PROMPT:
Only lines holding the word "purple" are needed; copy each of them from the material.

* * *

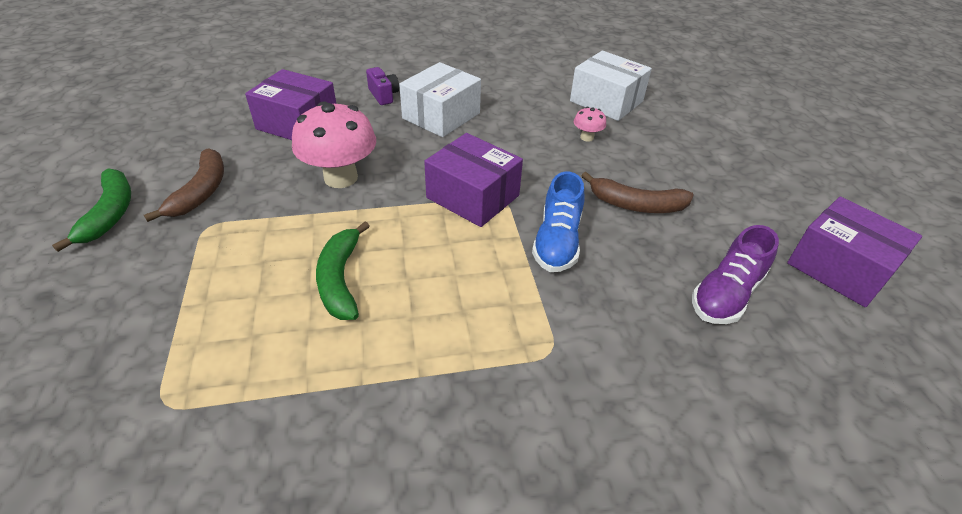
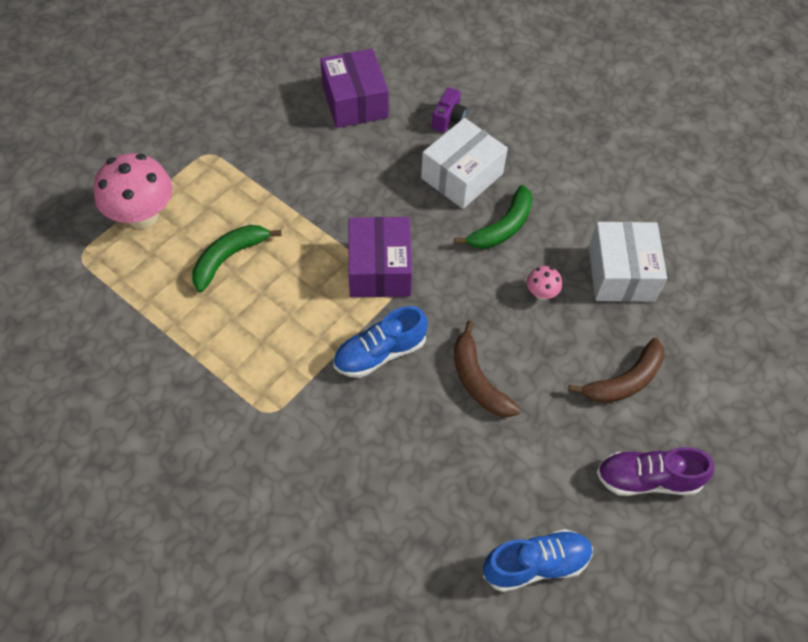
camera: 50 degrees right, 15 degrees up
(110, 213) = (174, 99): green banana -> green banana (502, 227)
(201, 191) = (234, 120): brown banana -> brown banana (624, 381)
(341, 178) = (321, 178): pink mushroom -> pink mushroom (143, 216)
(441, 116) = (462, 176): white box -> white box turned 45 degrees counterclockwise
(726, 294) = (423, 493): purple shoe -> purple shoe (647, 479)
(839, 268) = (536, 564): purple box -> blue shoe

* * *

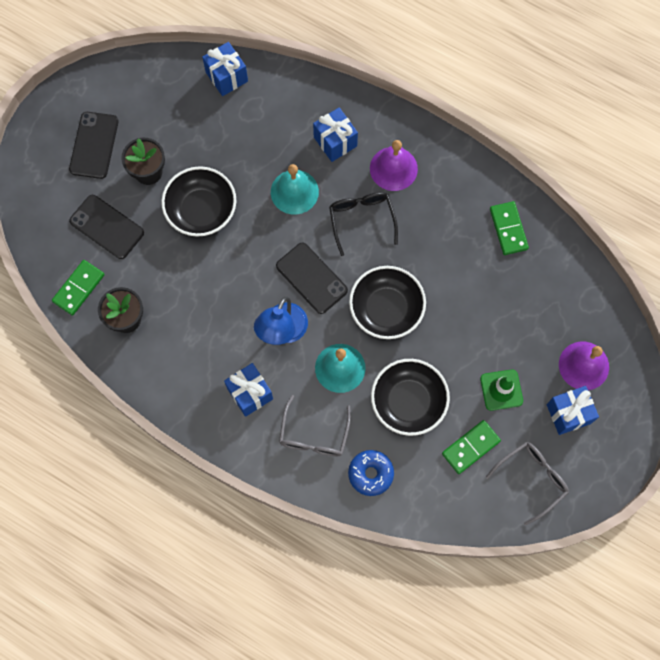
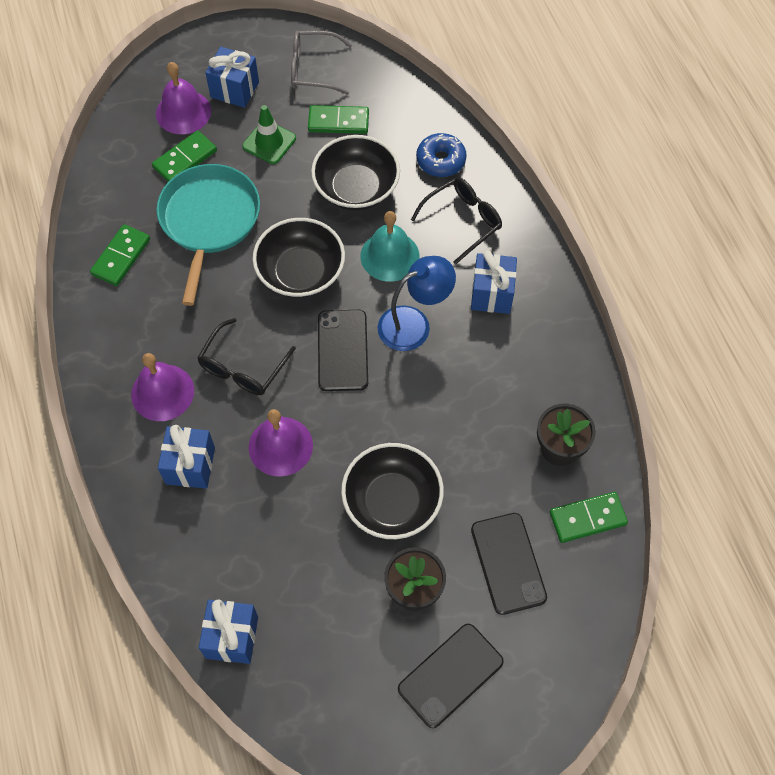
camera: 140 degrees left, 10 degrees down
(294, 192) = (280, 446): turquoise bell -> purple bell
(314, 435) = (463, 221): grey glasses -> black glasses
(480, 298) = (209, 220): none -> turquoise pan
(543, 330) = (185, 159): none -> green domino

* * *

SOLVED EXERCISE:
(726, 294) = (423, 493): purple shoe -> purple shoe (647, 479)
(839, 268) = (536, 564): purple box -> blue shoe
(294, 192) = (280, 446): turquoise bell -> purple bell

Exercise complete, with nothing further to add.